=== DATA RECORDS ===
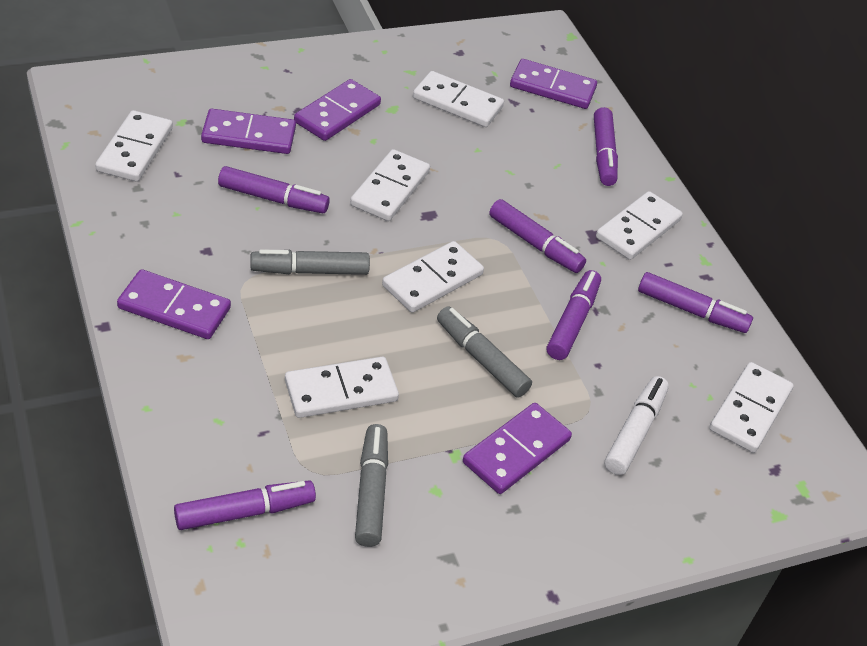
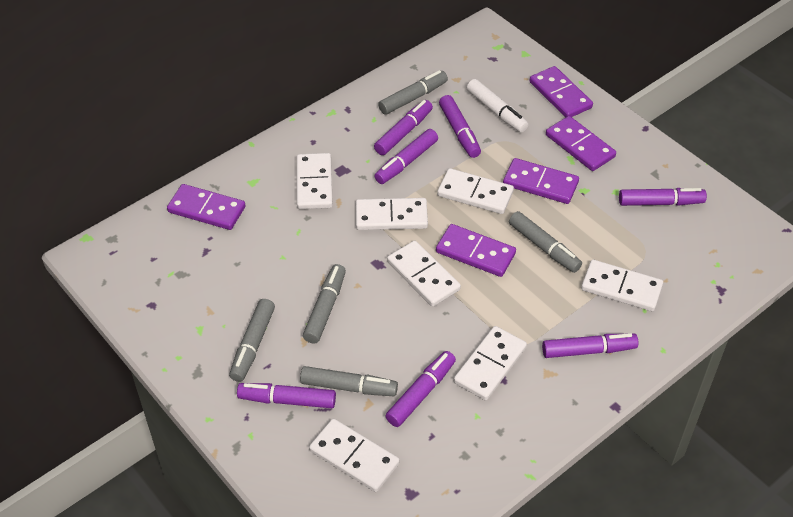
grey marker: 3 -> 5
purple marker: 6 -> 7

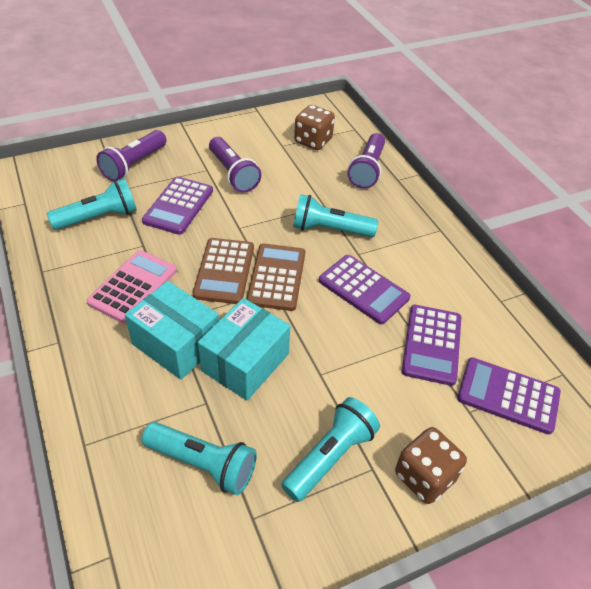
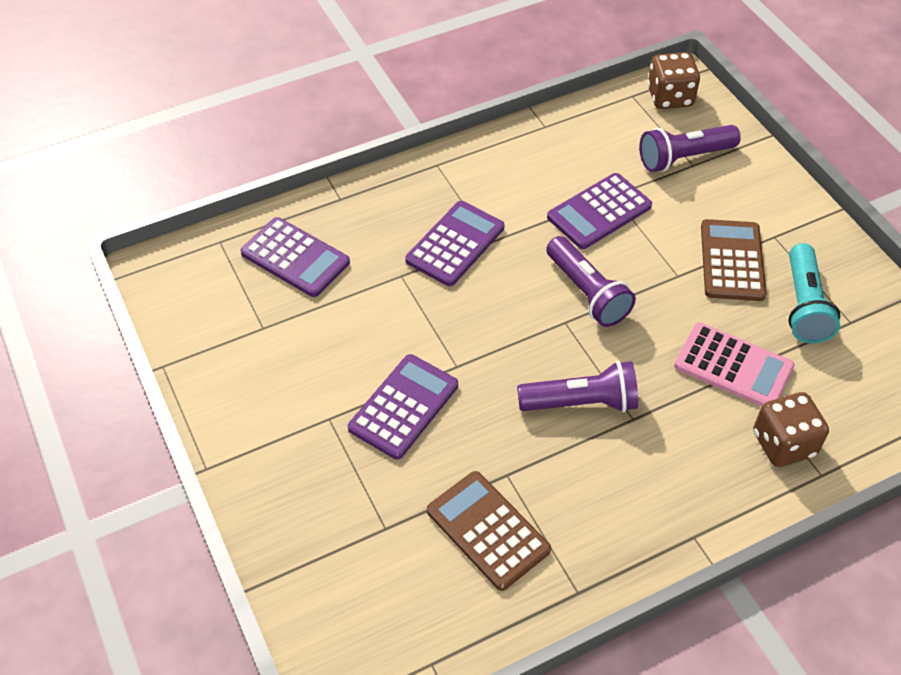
turquoise box: 2 -> 0
turquoise flashlight: 4 -> 1

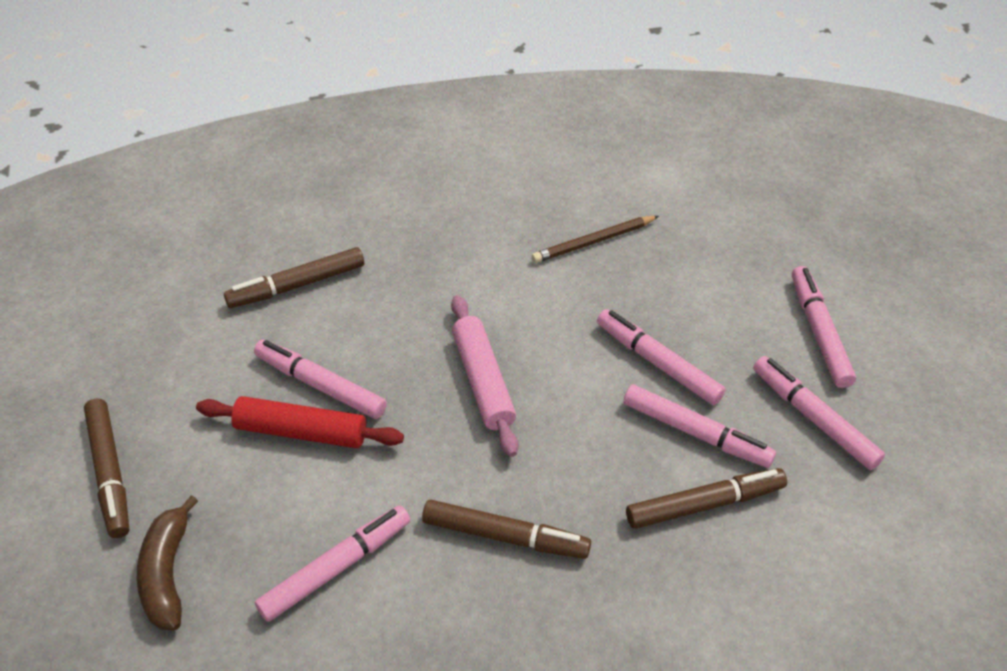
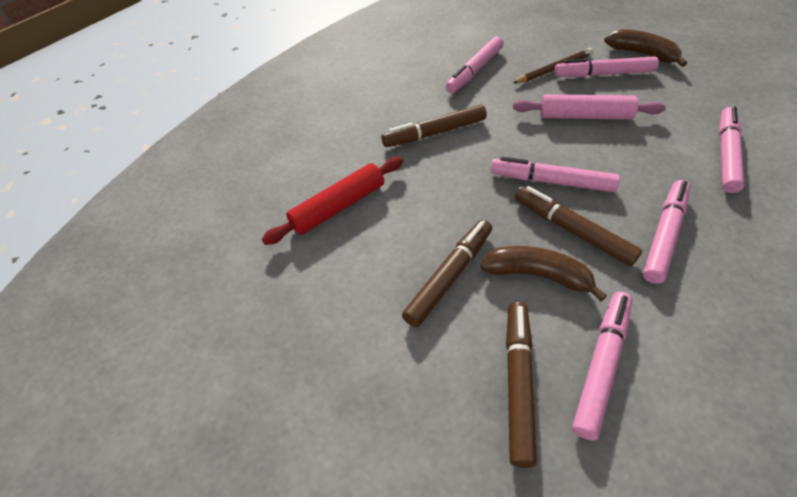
brown banana: 1 -> 2

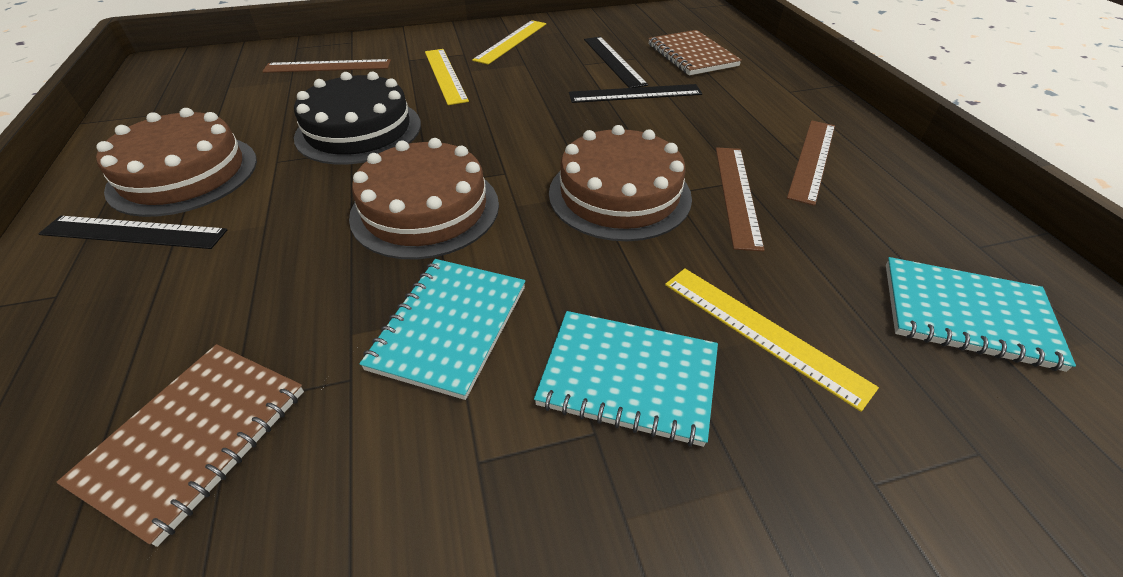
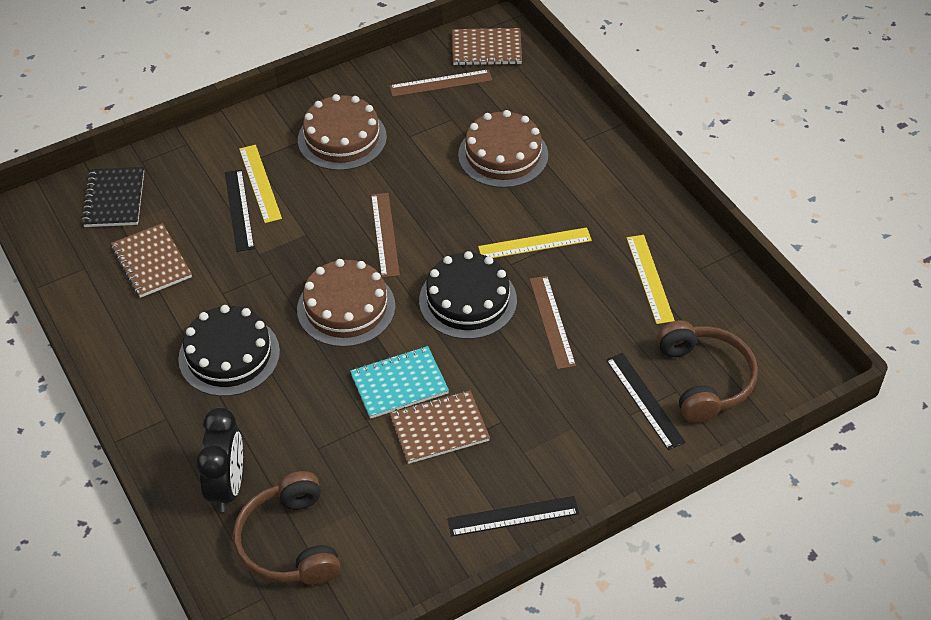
black cake: 1 -> 2
black clock: 0 -> 1
black notebook: 0 -> 1
brown headphones: 0 -> 2
brown notebook: 2 -> 3
turquoise notebook: 3 -> 1

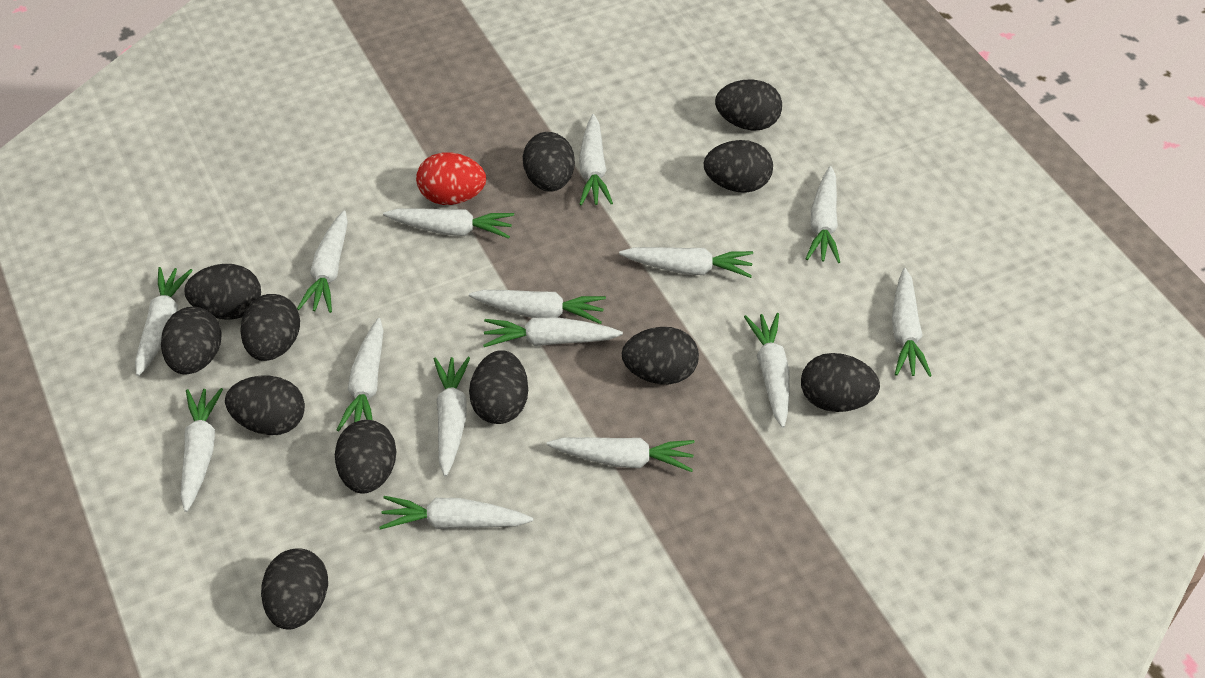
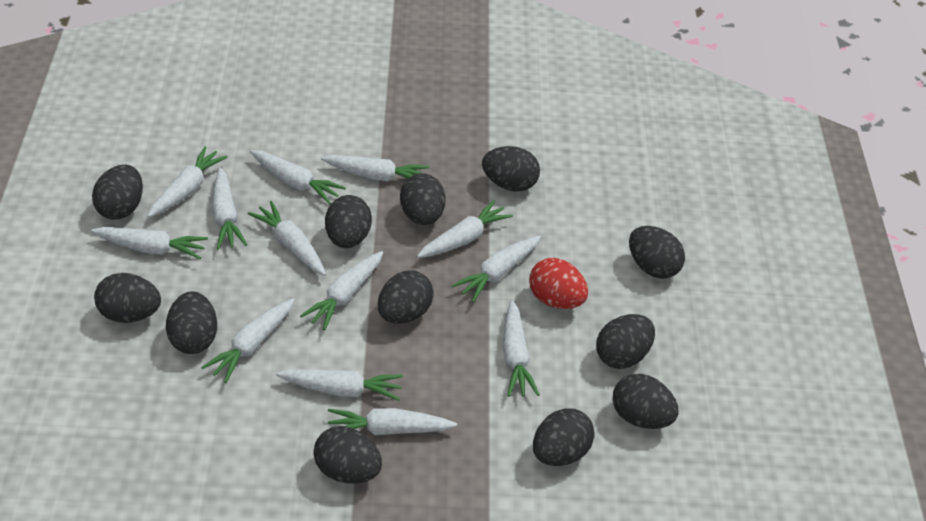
white carrot: 15 -> 13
===
### PROBLEM TO SOLVE
I would like an exact copy of the lines from the one holding "turquoise box: 2 -> 0" through the last line of the entries above, with the pictures left out.

### YOUR RESPONSE
turquoise box: 2 -> 0
turquoise flashlight: 4 -> 1

brown banana: 1 -> 2

black cake: 1 -> 2
black clock: 0 -> 1
black notebook: 0 -> 1
brown headphones: 0 -> 2
brown notebook: 2 -> 3
turquoise notebook: 3 -> 1

white carrot: 15 -> 13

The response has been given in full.